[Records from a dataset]
+ + + +
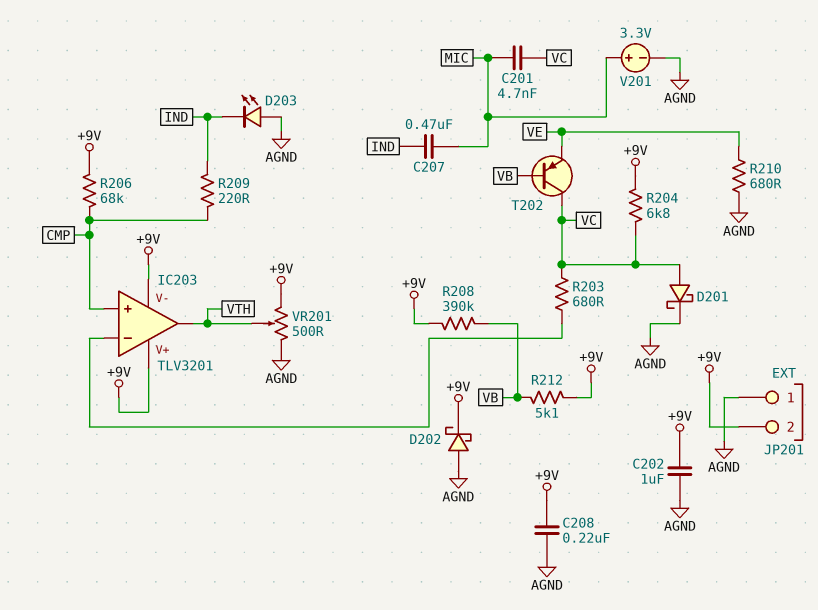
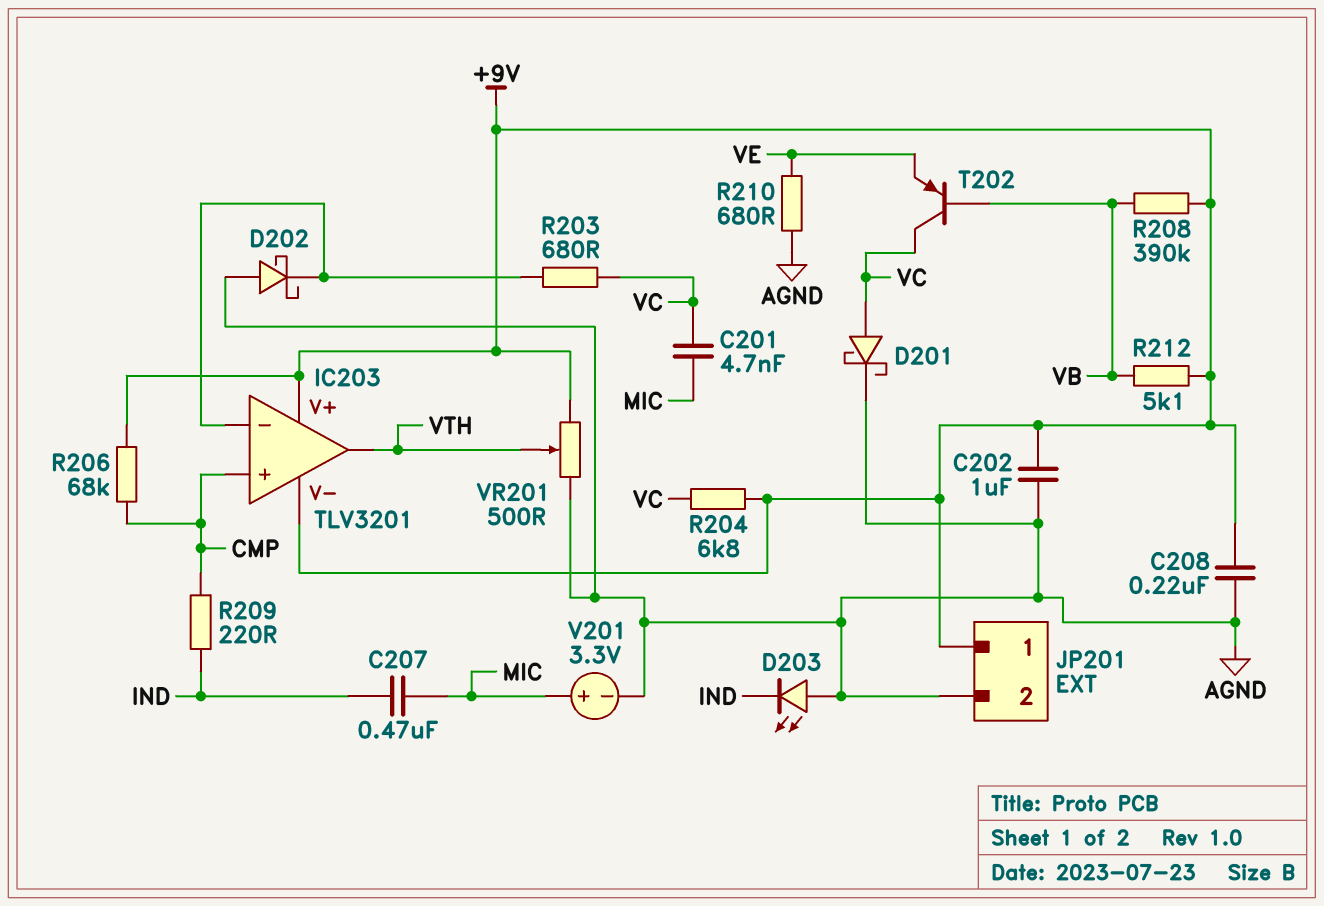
D202: schottky (A AGND, K +9V) -> schottky (A AGND, K IC203/in-)
JP201 pin 1: AGND -> +9V
JP201 pin 2: +9V -> AGND

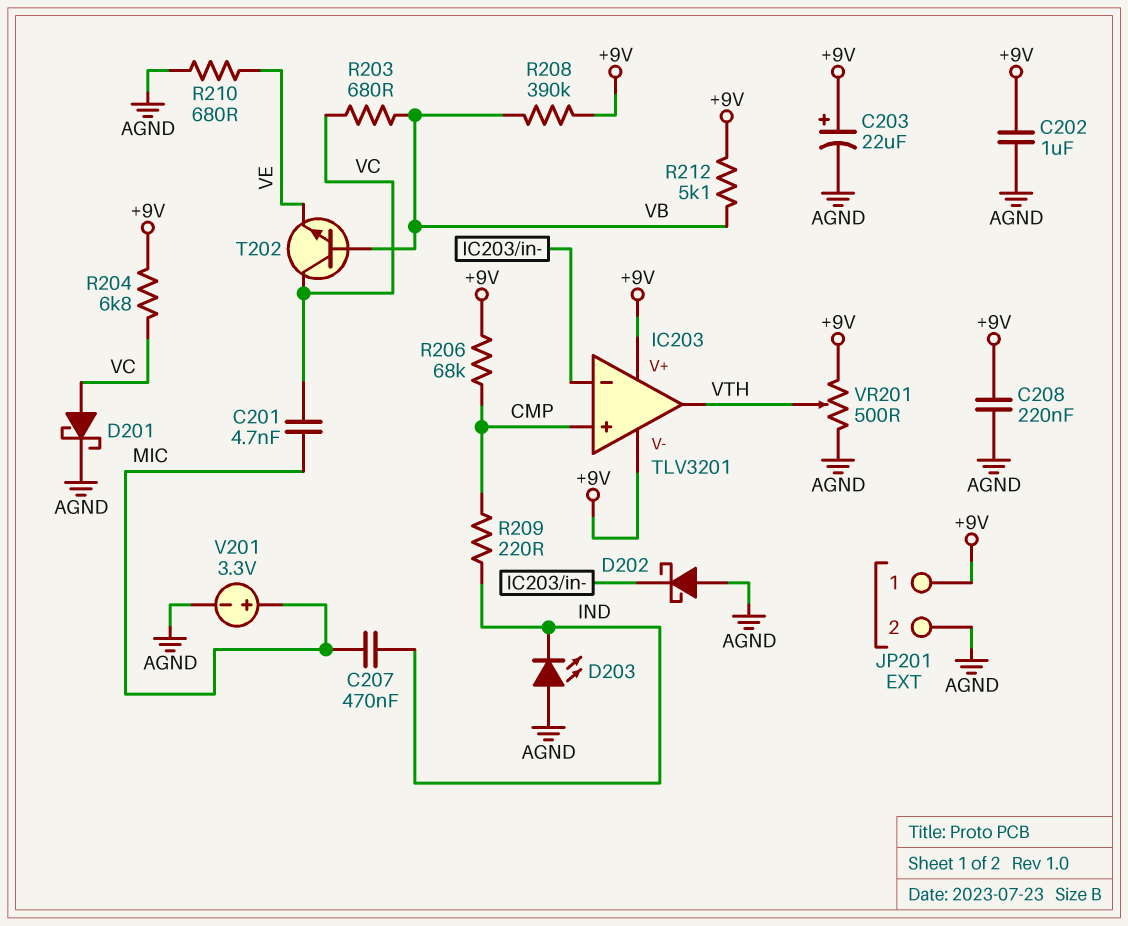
C203: none -> 22uF (plus +9V, minus AGND)
R203: 680 (IC203/in-, VC) -> 680 (VB, VC)
T202: PNP (B VB, C VC, E VE) -> NPN (B VB, C VC, E VE)

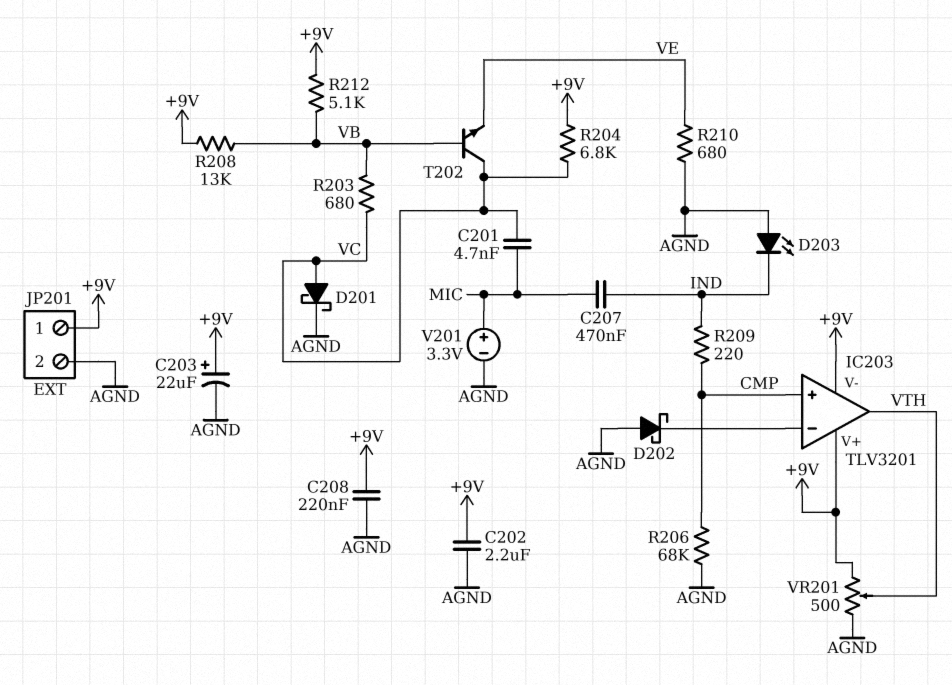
C202: 1uF (+9V, AGND) -> 2.2uF (+9V, AGND)
R206: 68k (+9V, CMP) -> 68k (AGND, CMP)
R208: 390k (+9V, VB) -> 13k (+9V, VB)

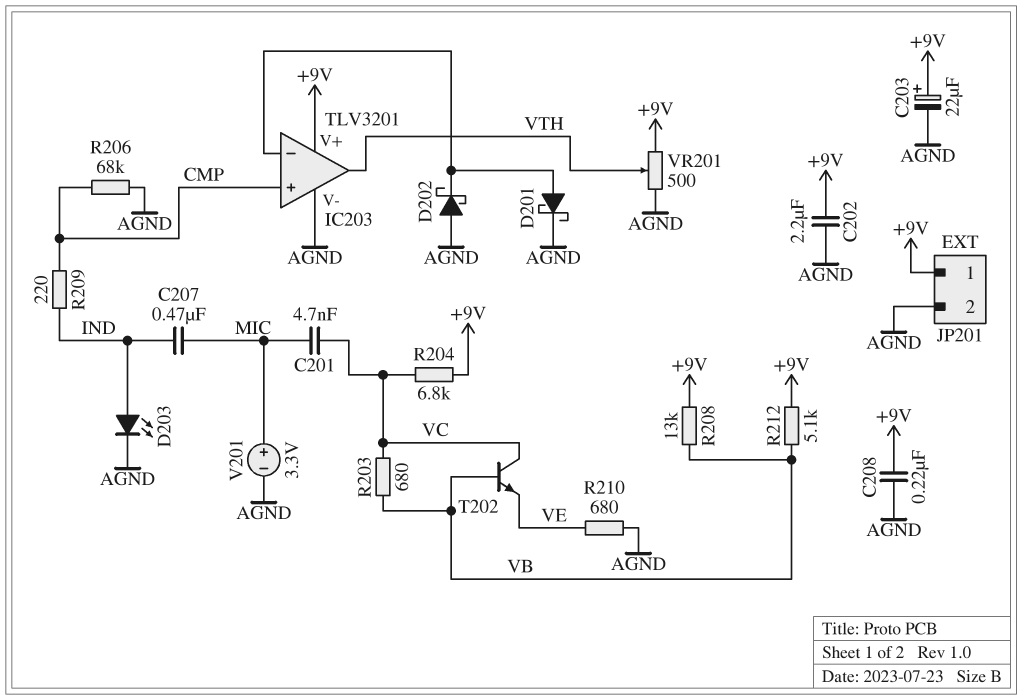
D201: schottky (A VC, K AGND) -> schottky (A IC203/in-, K AGND)
D203: LED (A AGND, K IND) -> LED (A IND, K AGND)
IC203 pin V-: +9V -> AGND

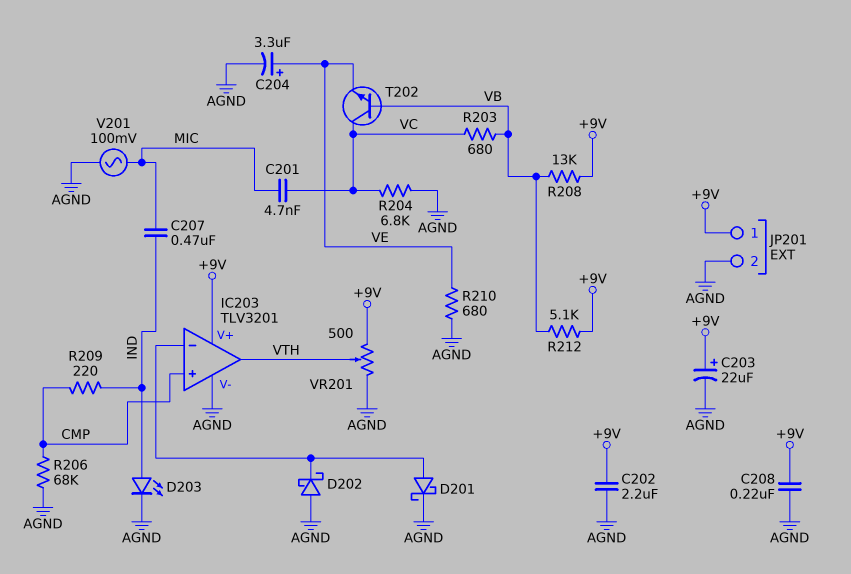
C204: none -> 3.3uF (plus VE, minus AGND)
R204: 6.8k (+9V, VC) -> 6.8k (AGND, VC)
V201: 3.3V (plus MIC, minus AGND) -> AC 100mV (AGND, MIC)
+ + + +
Copy each line of the records that contains the word "minus".

## TASK SOLUTION
C203: none -> 22uF (plus +9V, minus AGND)
C204: none -> 3.3uF (plus VE, minus AGND)
V201: 3.3V (plus MIC, minus AGND) -> AC 100mV (AGND, MIC)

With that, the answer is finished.